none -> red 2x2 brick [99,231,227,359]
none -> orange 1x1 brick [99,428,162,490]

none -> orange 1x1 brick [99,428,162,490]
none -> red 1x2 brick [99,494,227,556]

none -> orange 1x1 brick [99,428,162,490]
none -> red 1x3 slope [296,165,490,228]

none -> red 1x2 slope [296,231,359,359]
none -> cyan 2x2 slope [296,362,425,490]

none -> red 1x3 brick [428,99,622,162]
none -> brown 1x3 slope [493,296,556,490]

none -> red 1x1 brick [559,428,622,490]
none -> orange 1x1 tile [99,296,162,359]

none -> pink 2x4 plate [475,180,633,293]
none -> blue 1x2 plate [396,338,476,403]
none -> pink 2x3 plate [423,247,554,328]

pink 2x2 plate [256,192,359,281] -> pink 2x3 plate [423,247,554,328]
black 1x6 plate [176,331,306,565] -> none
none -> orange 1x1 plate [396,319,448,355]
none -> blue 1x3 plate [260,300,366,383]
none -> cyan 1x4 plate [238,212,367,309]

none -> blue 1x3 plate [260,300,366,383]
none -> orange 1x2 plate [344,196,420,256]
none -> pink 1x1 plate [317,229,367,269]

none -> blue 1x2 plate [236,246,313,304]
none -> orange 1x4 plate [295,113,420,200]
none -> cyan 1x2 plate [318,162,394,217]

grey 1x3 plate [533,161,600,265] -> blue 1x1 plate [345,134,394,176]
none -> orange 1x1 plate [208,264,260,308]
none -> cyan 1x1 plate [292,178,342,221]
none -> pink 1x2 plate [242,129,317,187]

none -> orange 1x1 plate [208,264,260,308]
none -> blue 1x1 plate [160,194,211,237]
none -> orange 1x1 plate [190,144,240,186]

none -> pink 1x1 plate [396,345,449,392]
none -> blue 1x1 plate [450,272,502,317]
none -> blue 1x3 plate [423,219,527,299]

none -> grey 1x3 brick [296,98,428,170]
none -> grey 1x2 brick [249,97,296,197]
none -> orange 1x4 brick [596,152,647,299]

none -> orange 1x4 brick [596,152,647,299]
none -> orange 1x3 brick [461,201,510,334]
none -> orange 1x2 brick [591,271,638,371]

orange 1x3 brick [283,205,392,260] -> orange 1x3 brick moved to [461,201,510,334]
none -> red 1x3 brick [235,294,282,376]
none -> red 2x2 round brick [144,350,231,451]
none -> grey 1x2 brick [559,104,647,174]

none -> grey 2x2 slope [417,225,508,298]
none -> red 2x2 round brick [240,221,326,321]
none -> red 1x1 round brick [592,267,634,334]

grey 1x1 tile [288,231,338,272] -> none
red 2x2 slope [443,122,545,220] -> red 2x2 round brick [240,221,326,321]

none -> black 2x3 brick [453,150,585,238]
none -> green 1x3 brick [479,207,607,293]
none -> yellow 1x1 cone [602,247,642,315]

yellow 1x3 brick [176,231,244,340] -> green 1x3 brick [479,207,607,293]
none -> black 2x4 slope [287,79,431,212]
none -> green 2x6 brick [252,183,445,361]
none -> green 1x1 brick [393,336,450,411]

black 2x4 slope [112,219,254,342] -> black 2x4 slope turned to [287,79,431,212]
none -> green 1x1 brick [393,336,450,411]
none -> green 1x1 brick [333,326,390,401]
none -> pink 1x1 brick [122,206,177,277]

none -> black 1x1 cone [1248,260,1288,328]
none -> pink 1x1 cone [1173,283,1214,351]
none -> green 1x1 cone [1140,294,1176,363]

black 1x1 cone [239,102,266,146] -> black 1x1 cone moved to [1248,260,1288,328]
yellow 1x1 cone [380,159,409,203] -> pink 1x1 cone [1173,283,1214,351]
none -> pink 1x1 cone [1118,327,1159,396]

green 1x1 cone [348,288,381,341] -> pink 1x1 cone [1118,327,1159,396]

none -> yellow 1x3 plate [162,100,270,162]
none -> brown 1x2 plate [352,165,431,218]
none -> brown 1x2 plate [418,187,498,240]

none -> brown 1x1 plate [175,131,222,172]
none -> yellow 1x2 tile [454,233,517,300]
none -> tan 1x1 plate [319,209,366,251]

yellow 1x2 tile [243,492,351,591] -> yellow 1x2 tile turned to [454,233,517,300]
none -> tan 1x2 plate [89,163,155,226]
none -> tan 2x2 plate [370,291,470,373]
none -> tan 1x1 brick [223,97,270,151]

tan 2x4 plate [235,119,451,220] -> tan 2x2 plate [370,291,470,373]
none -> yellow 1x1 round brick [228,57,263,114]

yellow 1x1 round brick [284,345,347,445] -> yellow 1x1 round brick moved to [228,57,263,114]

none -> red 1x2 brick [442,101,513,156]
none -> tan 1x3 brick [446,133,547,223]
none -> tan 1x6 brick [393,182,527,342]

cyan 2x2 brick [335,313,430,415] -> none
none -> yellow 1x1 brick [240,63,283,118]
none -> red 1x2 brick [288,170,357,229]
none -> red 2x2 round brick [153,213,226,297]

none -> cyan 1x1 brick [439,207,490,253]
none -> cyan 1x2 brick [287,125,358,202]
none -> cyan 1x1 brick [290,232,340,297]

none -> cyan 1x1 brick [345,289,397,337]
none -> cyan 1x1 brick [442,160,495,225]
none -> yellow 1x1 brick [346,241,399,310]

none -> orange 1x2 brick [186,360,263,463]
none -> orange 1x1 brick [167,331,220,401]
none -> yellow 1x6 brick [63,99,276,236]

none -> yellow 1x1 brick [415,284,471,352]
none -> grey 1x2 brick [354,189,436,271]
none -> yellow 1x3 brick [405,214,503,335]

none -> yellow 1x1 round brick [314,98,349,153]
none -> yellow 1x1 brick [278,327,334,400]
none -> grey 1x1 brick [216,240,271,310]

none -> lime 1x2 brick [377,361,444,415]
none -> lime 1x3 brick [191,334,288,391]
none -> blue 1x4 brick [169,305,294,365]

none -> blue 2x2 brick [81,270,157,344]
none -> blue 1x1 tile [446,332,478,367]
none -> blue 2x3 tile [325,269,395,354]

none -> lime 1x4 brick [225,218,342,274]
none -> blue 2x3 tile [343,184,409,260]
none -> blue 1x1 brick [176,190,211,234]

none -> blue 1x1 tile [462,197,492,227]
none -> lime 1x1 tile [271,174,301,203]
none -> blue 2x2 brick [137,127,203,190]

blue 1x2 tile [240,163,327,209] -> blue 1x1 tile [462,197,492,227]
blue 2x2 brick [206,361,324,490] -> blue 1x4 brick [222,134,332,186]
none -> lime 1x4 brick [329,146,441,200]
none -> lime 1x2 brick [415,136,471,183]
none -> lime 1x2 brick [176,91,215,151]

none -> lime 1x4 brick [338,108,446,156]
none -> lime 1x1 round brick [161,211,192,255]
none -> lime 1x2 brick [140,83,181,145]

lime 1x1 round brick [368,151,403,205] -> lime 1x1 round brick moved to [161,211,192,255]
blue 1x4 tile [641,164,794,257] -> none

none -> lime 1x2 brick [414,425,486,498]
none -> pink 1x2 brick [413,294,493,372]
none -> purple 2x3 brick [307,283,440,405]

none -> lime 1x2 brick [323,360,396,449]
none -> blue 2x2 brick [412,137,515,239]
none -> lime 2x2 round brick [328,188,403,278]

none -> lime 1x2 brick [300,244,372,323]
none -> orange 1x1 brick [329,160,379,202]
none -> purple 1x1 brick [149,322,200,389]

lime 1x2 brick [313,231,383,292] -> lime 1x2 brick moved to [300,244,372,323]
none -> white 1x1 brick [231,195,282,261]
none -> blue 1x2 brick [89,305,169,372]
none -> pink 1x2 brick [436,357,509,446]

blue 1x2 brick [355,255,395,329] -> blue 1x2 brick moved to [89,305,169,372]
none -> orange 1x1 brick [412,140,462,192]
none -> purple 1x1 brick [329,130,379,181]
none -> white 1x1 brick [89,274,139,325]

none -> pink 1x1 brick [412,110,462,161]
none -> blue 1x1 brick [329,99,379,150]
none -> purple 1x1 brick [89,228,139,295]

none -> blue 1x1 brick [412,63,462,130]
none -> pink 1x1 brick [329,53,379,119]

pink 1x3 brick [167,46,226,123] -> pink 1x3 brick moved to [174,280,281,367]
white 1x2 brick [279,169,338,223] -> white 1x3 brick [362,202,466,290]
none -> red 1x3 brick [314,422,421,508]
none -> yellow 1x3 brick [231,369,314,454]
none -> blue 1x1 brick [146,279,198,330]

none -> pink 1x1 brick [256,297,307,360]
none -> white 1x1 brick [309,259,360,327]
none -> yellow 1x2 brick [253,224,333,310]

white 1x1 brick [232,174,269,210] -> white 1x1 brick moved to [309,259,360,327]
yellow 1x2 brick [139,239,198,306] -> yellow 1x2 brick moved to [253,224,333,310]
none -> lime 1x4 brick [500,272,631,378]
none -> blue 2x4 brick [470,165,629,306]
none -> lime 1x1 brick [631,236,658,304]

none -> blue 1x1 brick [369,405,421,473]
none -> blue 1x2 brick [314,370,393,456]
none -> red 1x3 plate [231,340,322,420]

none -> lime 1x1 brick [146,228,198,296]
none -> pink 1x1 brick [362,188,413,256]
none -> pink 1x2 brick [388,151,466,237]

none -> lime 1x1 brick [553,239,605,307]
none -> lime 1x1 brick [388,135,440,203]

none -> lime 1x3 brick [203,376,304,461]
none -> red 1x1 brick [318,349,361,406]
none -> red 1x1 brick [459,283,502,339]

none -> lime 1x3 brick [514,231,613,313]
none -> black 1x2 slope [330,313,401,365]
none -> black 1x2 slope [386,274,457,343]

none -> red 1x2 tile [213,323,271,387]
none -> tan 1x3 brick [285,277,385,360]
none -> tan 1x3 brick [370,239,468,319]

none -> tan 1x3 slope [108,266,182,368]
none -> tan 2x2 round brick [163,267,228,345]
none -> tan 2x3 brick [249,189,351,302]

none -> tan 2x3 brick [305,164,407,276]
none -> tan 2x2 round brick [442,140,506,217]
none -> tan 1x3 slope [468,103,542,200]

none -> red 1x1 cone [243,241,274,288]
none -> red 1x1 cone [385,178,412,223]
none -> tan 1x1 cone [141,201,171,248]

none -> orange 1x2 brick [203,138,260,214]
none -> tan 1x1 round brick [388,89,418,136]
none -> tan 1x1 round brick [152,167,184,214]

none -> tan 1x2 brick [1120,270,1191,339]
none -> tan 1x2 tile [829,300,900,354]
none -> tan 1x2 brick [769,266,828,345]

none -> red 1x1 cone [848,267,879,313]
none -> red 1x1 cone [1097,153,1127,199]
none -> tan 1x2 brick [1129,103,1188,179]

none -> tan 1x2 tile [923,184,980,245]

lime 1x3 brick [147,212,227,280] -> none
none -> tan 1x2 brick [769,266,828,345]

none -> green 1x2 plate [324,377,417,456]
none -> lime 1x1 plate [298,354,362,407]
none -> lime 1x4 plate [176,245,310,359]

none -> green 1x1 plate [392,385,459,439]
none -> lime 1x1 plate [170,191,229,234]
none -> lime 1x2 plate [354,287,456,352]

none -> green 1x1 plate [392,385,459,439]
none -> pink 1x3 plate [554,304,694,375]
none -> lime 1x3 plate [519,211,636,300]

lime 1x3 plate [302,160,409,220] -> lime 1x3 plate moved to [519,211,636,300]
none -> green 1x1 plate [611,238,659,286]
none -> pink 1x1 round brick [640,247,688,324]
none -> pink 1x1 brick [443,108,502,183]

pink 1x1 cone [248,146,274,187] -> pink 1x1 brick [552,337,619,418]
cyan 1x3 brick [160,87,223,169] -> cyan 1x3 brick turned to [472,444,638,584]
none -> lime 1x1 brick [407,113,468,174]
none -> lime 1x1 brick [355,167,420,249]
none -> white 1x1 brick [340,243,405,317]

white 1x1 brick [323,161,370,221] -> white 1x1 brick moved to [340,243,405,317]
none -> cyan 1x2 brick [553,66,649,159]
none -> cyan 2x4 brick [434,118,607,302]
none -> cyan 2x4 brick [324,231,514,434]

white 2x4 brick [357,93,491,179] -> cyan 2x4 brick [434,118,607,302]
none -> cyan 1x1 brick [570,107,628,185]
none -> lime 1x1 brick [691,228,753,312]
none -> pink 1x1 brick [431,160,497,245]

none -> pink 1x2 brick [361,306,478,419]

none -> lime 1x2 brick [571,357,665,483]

## Your objective
From the top of the material above, print every line exactly, ending with the line that holds "none -> red 1x3 slope [296,165,490,228]".

## Answer for this exercise
none -> red 2x2 brick [99,231,227,359]
none -> orange 1x1 brick [99,428,162,490]

none -> orange 1x1 brick [99,428,162,490]
none -> red 1x2 brick [99,494,227,556]

none -> orange 1x1 brick [99,428,162,490]
none -> red 1x3 slope [296,165,490,228]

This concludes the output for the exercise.